TASK DETAILS: Reproduce every line of the material below word for word, leaving out the pictures.

[Saved data entries]
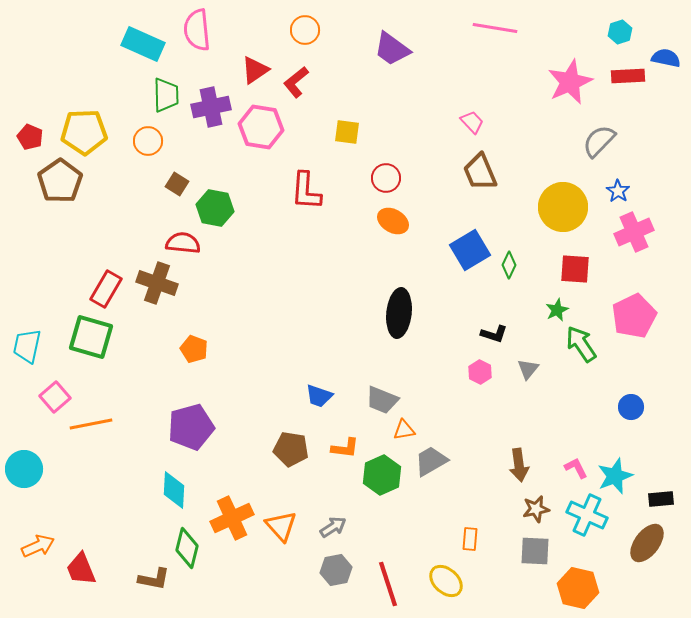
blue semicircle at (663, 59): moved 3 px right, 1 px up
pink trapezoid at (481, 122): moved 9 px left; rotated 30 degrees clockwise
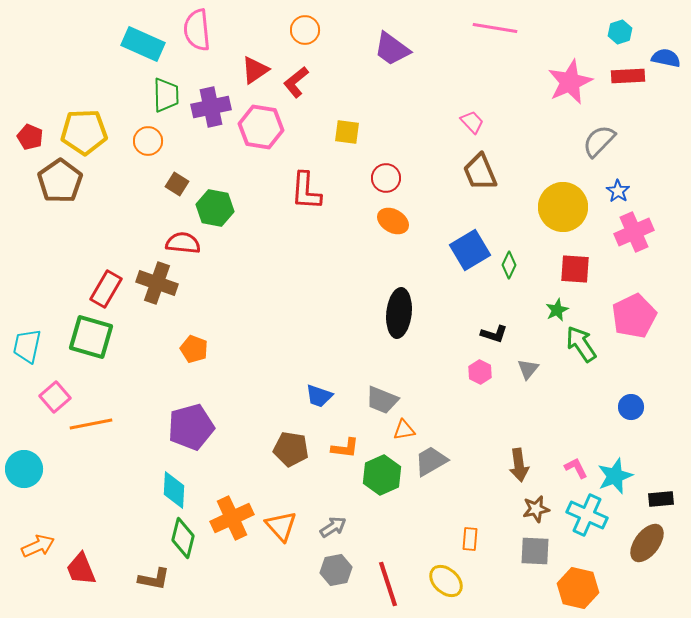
green diamond at (187, 548): moved 4 px left, 10 px up
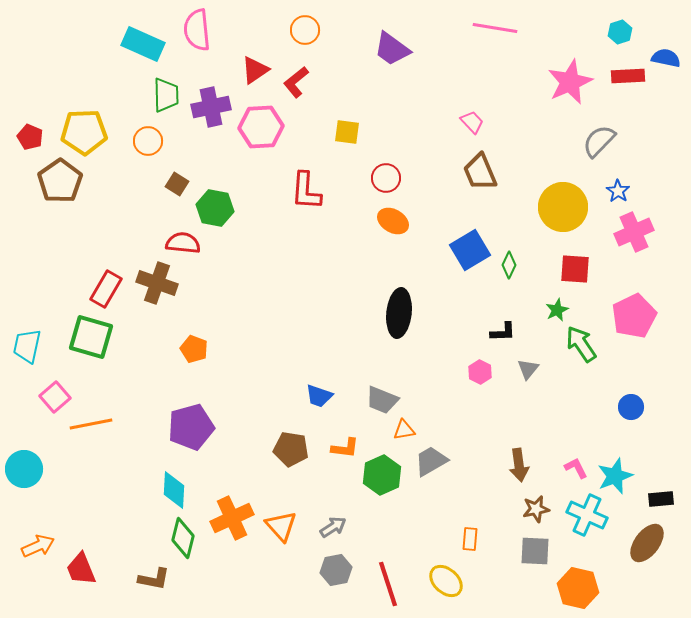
pink hexagon at (261, 127): rotated 12 degrees counterclockwise
black L-shape at (494, 334): moved 9 px right, 2 px up; rotated 20 degrees counterclockwise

WRITTEN REPLY:
blue semicircle at (663, 59): moved 3 px right, 1 px up
pink trapezoid at (481, 122): moved 9 px left; rotated 30 degrees clockwise
green diamond at (187, 548): moved 4 px left, 10 px up
pink hexagon at (261, 127): rotated 12 degrees counterclockwise
black L-shape at (494, 334): moved 9 px right, 2 px up; rotated 20 degrees counterclockwise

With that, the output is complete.